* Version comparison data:

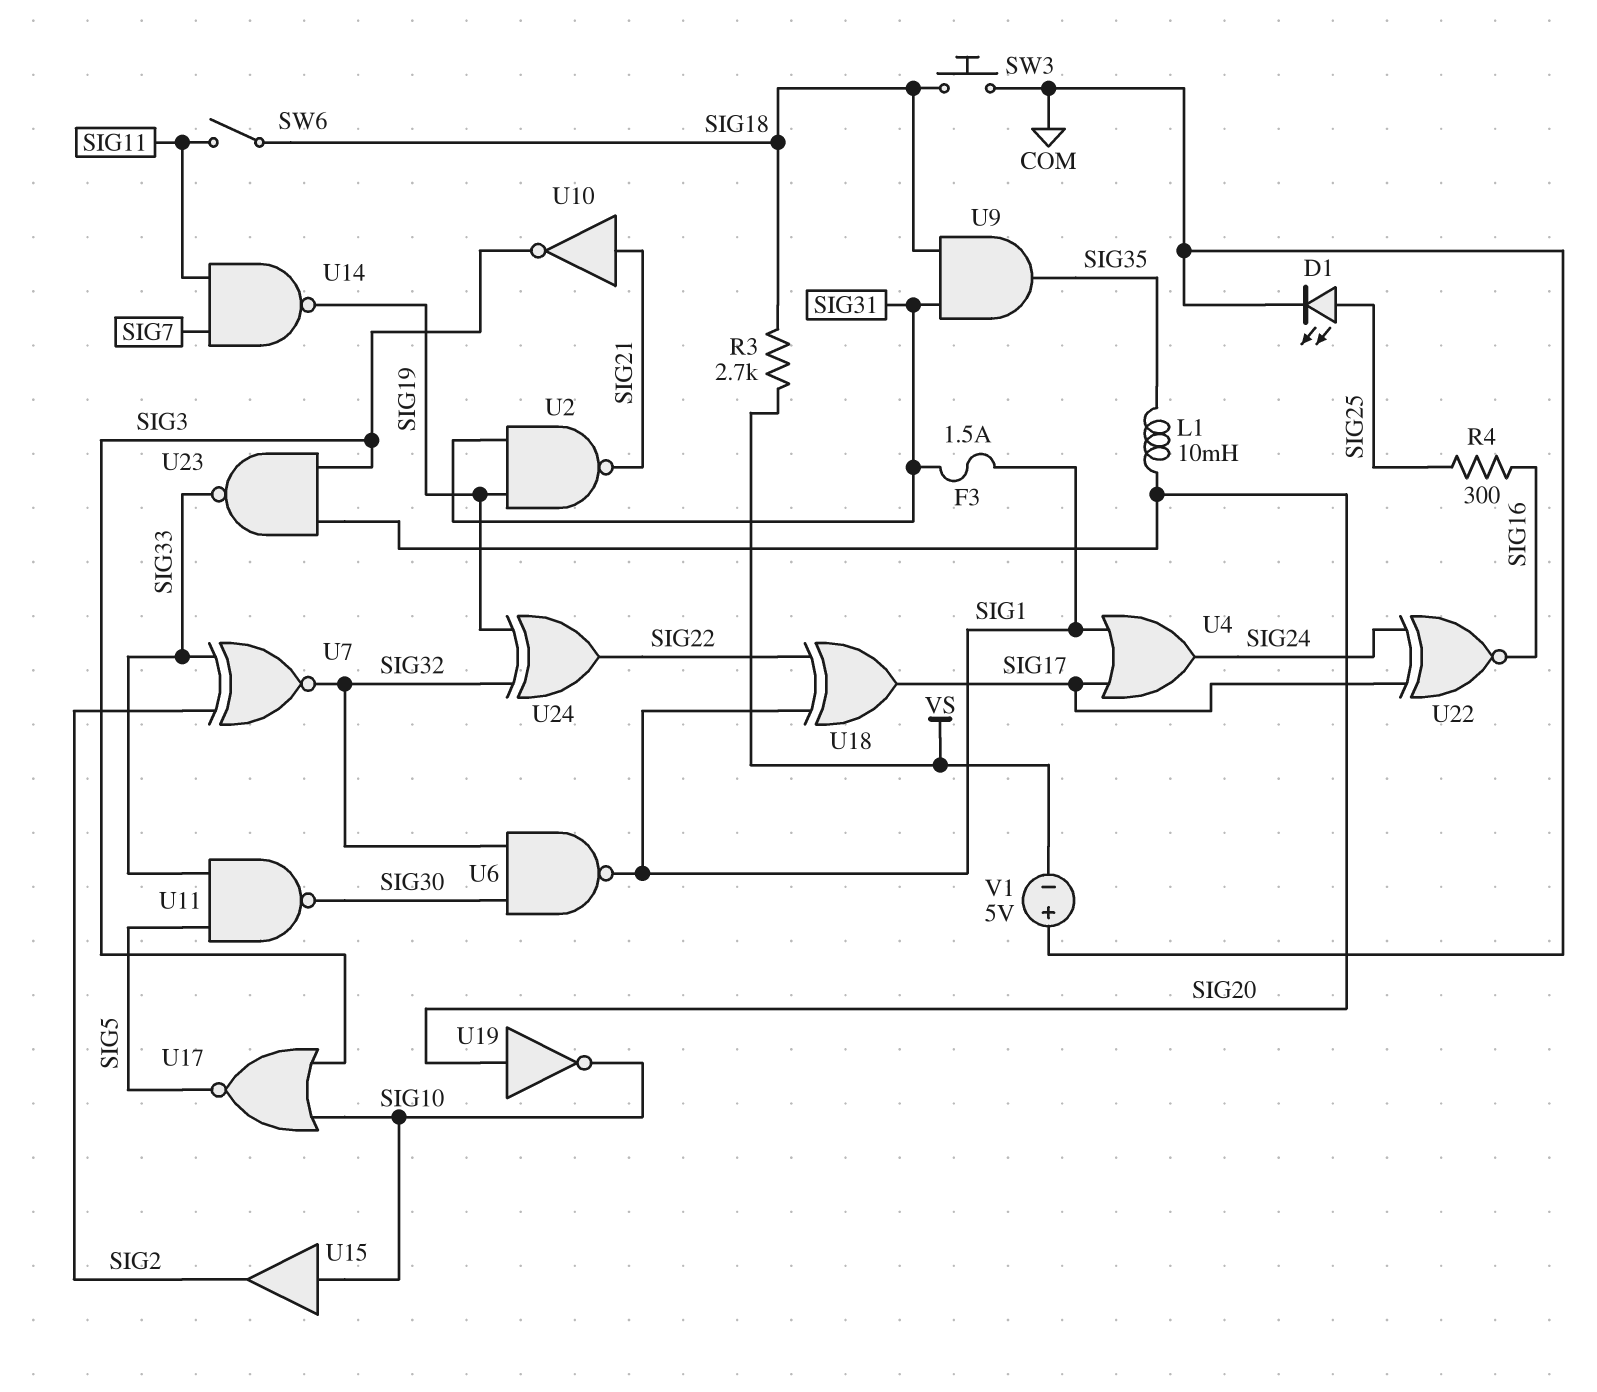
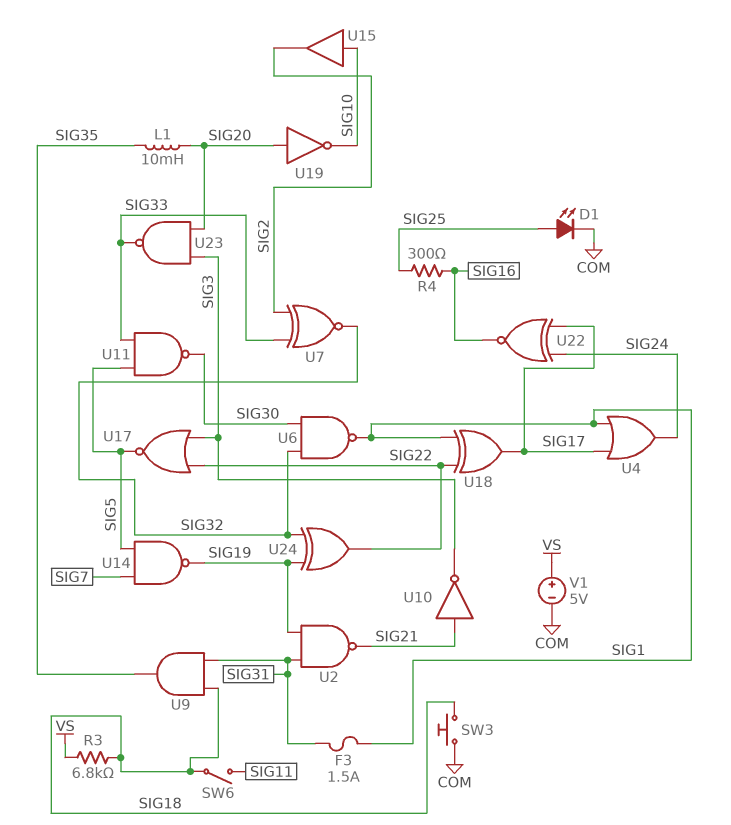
R3: 2.7k (SIG18, VS) -> 6.8k (SIG18, VS)
U14: NAND (in SIG7, in SIG11, out SIG19) -> NAND (in SIG5, in SIG7, out SIG19)
U17: NOR (in SIG3, in SIG10, out SIG5) -> NOR (in SIG3, in SIG22, out SIG5)
V1: 5V (plus COM, minus VS) -> 5V (plus VS, minus COM)

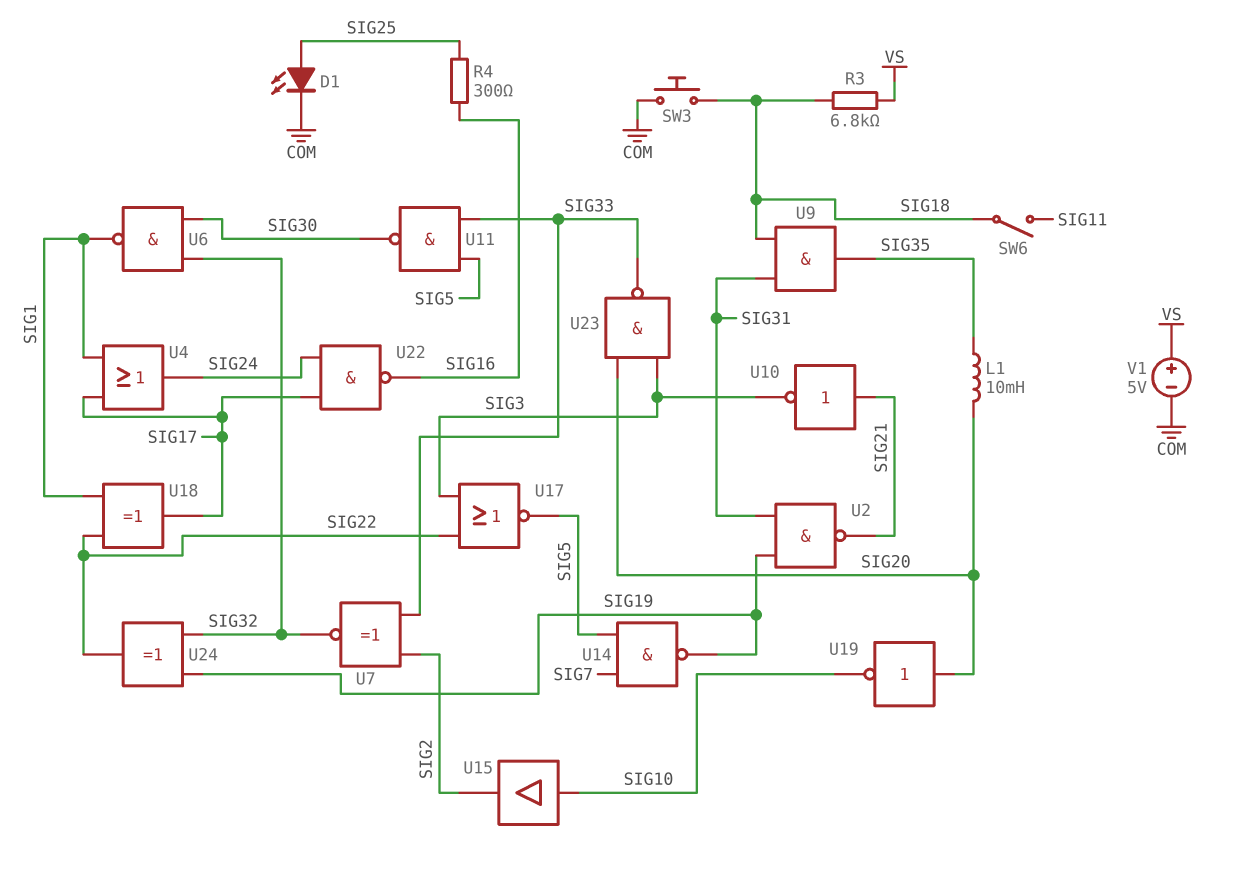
F3: 1.5A (SIG1, SIG31) -> none
U22: XNOR (in SIG17, in SIG24, out SIG16) -> NAND (in SIG17, in SIG24, out SIG16)

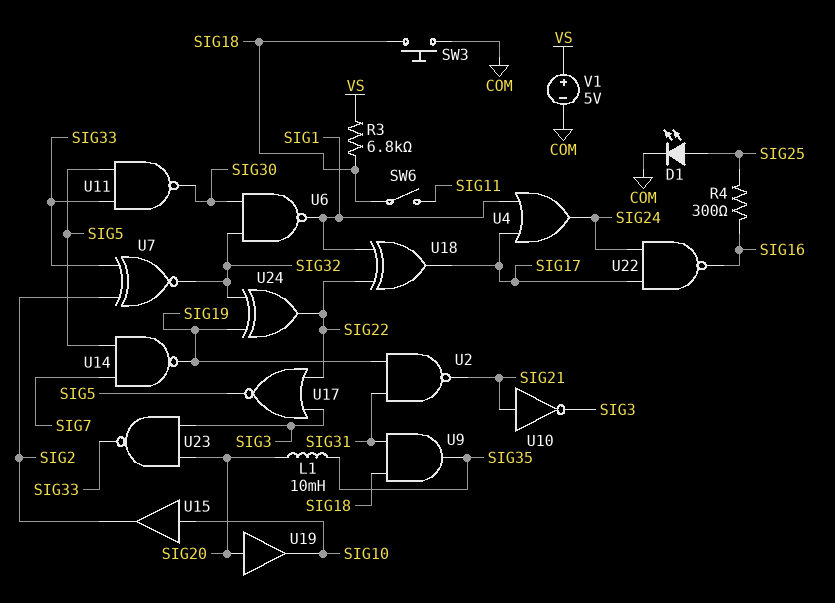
U19: NOT (in SIG20, out SIG10) -> buffer (in SIG20, out SIG10)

* Task directions:
"V1: 5V (plus" marks the last line to keep. Retype every line from the start of the entries through that one, exactly, and drop the pictures.

* Output below:
R3: 2.7k (SIG18, VS) -> 6.8k (SIG18, VS)
U14: NAND (in SIG7, in SIG11, out SIG19) -> NAND (in SIG5, in SIG7, out SIG19)
U17: NOR (in SIG3, in SIG10, out SIG5) -> NOR (in SIG3, in SIG22, out SIG5)
V1: 5V (plus COM, minus VS) -> 5V (plus VS, minus COM)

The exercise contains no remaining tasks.